▸ The data
□ □ □ □
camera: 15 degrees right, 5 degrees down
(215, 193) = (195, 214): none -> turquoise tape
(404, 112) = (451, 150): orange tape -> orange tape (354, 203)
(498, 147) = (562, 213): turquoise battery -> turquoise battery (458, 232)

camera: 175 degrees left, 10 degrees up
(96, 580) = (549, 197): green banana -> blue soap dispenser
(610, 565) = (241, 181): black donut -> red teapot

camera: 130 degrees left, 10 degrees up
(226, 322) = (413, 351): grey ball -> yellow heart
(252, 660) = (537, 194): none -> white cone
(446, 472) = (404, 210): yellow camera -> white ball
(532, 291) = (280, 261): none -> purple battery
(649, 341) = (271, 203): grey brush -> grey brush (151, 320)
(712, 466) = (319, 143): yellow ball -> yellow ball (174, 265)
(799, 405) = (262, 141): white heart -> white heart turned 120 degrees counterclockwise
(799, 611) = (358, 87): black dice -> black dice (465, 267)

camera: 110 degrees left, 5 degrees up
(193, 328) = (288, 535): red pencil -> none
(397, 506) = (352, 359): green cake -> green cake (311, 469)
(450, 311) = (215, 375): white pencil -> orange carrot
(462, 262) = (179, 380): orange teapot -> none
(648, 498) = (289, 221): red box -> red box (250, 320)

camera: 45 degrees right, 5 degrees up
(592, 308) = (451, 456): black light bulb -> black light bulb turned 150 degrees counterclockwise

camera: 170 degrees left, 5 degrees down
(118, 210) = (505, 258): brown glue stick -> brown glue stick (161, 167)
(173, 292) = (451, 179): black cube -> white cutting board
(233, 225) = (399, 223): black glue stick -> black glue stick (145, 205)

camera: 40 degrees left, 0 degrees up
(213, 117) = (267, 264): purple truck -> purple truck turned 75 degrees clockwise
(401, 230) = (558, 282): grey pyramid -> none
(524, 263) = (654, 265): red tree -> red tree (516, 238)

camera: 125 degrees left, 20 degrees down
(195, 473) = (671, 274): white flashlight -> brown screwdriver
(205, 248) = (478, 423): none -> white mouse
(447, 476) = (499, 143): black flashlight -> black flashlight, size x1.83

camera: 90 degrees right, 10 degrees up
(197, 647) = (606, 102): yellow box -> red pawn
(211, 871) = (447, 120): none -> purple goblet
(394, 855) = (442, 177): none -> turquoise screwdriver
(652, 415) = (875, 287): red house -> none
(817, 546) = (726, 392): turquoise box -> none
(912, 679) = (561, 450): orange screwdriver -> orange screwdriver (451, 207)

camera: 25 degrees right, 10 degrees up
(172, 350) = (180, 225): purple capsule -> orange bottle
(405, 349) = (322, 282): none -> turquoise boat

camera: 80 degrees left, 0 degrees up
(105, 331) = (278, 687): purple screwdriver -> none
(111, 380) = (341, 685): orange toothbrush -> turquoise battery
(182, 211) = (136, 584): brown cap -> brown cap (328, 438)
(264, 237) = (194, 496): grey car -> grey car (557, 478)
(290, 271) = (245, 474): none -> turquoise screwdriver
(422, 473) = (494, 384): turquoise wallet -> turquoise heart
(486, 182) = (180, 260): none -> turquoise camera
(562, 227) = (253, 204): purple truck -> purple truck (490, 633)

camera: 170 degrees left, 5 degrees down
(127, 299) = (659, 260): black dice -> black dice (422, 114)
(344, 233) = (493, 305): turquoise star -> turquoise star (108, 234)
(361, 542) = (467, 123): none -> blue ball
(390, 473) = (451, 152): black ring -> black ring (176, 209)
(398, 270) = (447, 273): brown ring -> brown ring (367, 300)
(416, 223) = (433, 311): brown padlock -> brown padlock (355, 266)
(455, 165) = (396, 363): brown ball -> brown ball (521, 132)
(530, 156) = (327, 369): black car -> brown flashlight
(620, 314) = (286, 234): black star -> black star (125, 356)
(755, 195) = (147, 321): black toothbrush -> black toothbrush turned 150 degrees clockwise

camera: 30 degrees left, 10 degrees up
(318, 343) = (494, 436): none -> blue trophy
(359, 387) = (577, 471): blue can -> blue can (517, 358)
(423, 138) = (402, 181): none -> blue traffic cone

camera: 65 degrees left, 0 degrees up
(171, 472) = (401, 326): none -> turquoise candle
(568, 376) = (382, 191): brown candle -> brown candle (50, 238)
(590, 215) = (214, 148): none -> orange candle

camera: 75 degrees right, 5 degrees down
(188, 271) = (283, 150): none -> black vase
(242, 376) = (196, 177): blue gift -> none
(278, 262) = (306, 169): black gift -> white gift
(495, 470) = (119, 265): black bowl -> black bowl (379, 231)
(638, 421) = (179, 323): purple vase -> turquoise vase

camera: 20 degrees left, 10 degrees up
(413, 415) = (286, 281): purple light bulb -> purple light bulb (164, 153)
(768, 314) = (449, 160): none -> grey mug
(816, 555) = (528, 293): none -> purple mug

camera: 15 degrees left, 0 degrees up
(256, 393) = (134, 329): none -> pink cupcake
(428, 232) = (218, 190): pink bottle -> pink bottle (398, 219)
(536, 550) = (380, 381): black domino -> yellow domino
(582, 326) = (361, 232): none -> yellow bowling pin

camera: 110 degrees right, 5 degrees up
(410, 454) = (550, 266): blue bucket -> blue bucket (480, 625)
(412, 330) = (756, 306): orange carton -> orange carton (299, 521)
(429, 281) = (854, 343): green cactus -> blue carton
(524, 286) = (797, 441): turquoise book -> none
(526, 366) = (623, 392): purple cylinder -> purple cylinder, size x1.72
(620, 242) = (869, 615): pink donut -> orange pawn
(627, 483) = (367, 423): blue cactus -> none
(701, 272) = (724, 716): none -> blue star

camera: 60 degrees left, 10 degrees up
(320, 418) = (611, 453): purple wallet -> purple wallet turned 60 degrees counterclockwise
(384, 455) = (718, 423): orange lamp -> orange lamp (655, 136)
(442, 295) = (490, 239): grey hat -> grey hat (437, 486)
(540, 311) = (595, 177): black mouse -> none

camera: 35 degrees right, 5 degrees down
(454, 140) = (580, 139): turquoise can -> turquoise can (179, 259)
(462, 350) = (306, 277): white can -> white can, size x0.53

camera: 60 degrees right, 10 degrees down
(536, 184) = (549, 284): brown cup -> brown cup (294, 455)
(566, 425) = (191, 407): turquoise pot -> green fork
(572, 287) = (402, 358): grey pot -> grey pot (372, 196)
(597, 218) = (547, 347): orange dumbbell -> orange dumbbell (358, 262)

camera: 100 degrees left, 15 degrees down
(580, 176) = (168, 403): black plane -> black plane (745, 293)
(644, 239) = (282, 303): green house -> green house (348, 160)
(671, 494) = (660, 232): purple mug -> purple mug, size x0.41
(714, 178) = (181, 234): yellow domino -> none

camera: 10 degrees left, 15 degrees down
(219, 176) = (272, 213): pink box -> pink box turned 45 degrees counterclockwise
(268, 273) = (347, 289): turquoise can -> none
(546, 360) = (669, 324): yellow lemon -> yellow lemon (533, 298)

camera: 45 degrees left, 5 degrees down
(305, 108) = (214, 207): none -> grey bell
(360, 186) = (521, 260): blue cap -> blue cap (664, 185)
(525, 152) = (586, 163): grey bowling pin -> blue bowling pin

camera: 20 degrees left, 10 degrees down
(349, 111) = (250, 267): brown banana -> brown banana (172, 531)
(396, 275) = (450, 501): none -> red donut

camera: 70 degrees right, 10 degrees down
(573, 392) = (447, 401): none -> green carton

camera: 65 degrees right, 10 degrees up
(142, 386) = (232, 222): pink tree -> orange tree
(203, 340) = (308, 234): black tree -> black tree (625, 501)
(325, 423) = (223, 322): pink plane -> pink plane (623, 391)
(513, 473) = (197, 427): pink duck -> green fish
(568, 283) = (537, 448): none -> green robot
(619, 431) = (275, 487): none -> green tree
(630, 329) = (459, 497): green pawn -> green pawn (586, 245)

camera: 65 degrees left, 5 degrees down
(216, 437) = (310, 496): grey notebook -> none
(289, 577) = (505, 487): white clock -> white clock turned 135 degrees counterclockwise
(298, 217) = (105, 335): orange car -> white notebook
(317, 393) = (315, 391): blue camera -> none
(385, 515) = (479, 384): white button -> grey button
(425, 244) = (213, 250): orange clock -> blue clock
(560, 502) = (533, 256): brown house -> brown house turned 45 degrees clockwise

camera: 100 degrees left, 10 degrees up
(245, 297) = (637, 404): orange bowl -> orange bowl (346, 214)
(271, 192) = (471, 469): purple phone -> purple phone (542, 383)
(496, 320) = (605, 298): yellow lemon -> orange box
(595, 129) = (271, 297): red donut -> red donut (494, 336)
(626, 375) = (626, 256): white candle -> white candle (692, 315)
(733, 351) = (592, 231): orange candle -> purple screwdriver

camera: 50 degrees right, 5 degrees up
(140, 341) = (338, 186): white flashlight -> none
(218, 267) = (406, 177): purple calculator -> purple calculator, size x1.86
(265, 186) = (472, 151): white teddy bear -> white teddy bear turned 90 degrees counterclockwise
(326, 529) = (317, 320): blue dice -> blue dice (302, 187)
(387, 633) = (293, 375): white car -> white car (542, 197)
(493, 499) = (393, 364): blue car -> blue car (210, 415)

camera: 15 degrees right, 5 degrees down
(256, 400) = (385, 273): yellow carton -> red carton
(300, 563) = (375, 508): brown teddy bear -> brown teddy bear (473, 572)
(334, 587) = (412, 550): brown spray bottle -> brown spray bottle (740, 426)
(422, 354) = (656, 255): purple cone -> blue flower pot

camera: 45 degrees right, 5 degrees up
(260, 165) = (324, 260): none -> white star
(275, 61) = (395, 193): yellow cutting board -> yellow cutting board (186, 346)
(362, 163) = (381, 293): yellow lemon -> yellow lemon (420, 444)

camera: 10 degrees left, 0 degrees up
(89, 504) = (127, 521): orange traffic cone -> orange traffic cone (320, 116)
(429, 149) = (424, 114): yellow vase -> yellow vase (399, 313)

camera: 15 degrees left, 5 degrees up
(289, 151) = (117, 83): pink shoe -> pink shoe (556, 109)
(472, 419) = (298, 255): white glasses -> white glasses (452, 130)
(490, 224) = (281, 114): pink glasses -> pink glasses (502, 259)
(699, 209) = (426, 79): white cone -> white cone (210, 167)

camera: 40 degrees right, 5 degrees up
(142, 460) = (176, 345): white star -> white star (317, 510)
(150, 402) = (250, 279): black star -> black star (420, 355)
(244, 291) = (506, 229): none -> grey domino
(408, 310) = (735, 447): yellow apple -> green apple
□ □ □ □
Your answer must hold the line containing "(244, 291) = (506, 229): none -> grey domino" and all lines after it in the entries above, exactly, and nothing else.

(244, 291) = (506, 229): none -> grey domino
(408, 310) = (735, 447): yellow apple -> green apple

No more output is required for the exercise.